Return every line from the one with "orange cone B5 level 3 -> red cone B5 level 3" through the one with "brown brick C2:E2 level 1 -> none", inclusive, exactly as it appears below.

*** Provided records

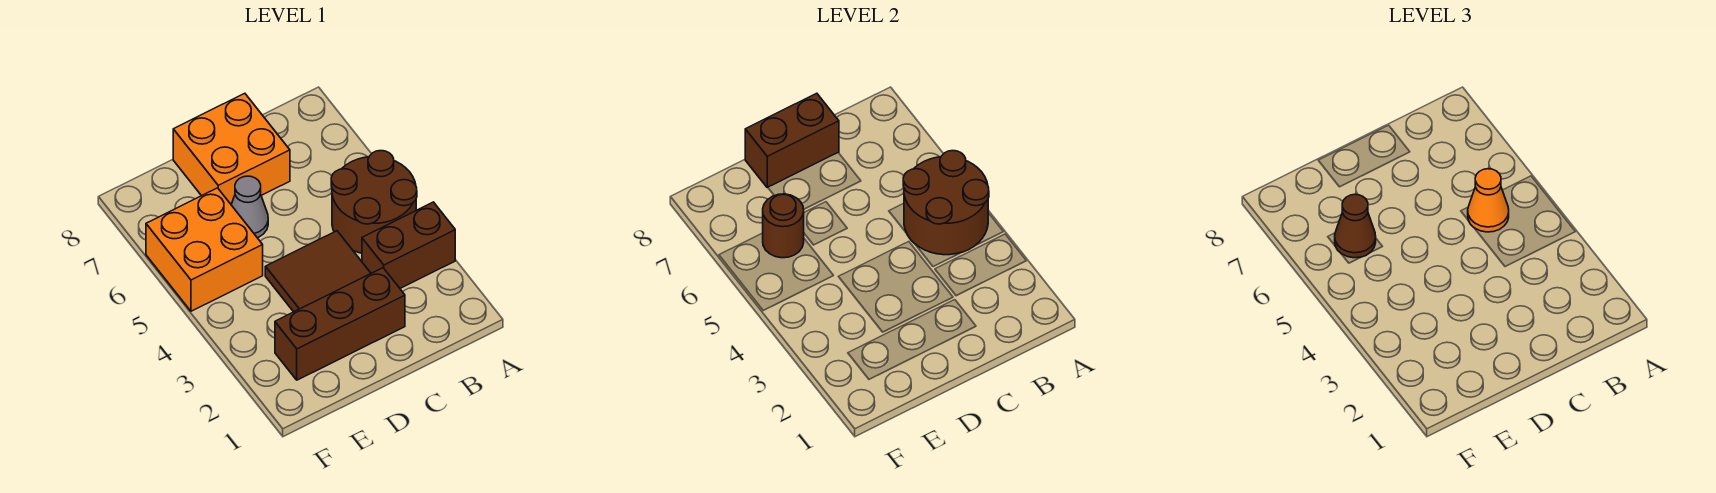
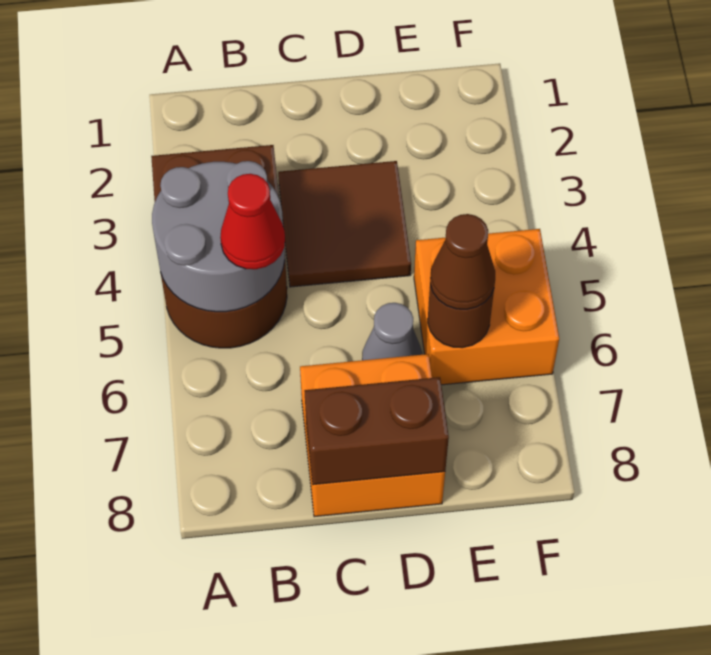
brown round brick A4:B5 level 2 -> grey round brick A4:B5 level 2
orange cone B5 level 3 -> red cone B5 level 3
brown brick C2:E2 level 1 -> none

******
*** Provided records

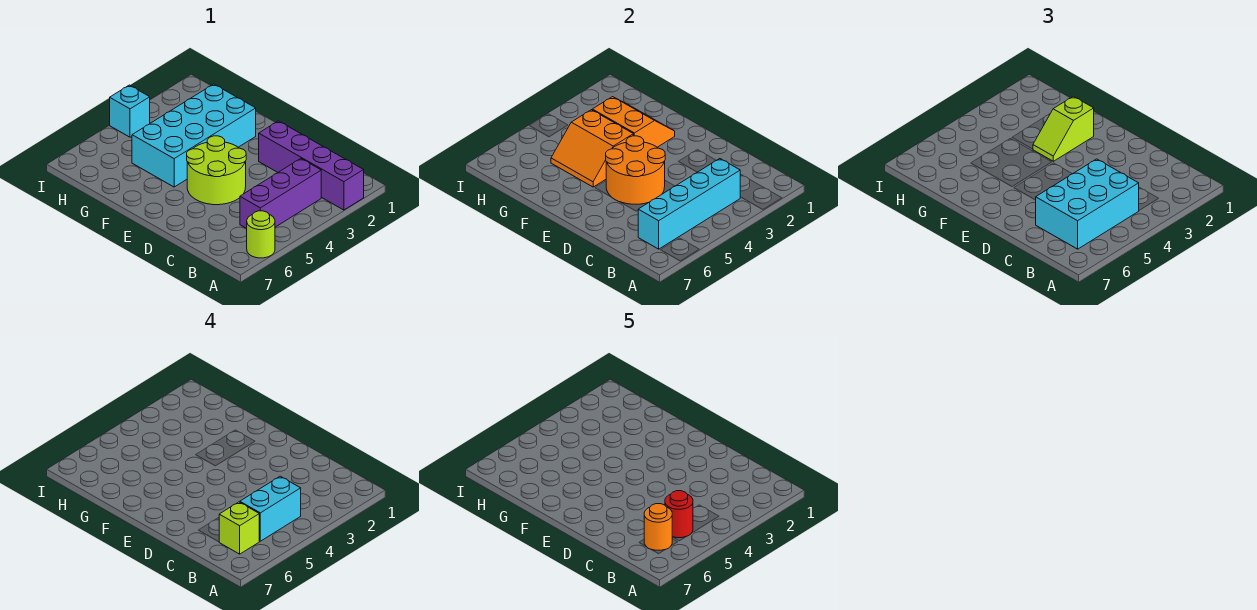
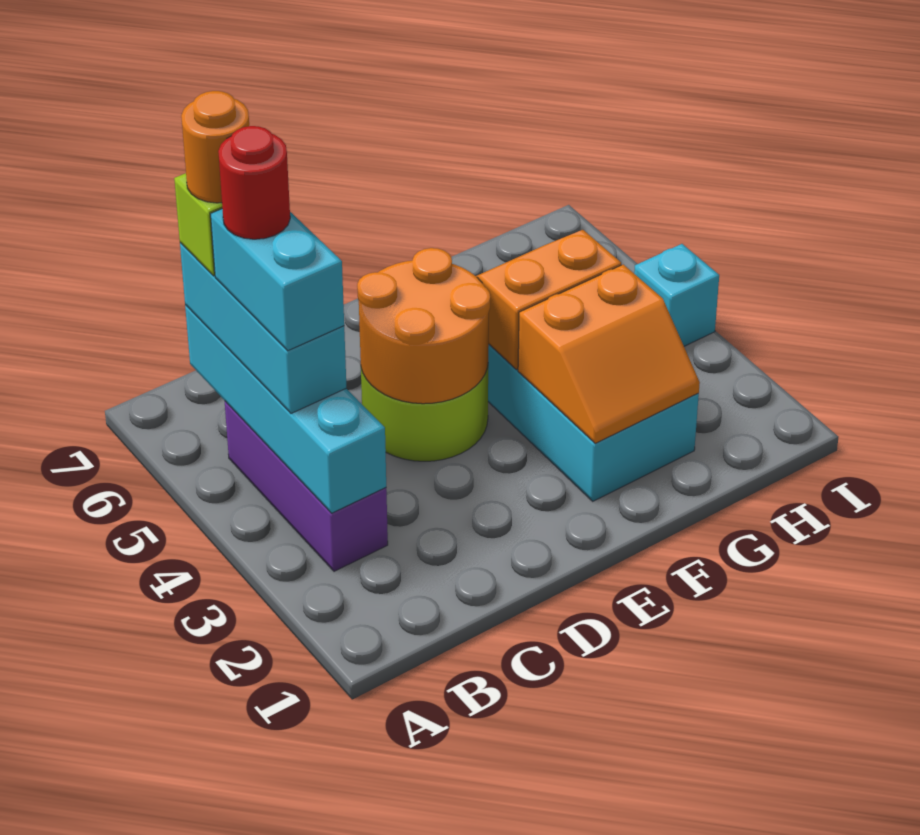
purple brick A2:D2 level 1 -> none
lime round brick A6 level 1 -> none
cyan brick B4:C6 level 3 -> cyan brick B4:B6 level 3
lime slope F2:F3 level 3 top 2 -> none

******

**Result**
orange cone B5 level 3 -> red cone B5 level 3
brown brick C2:E2 level 1 -> none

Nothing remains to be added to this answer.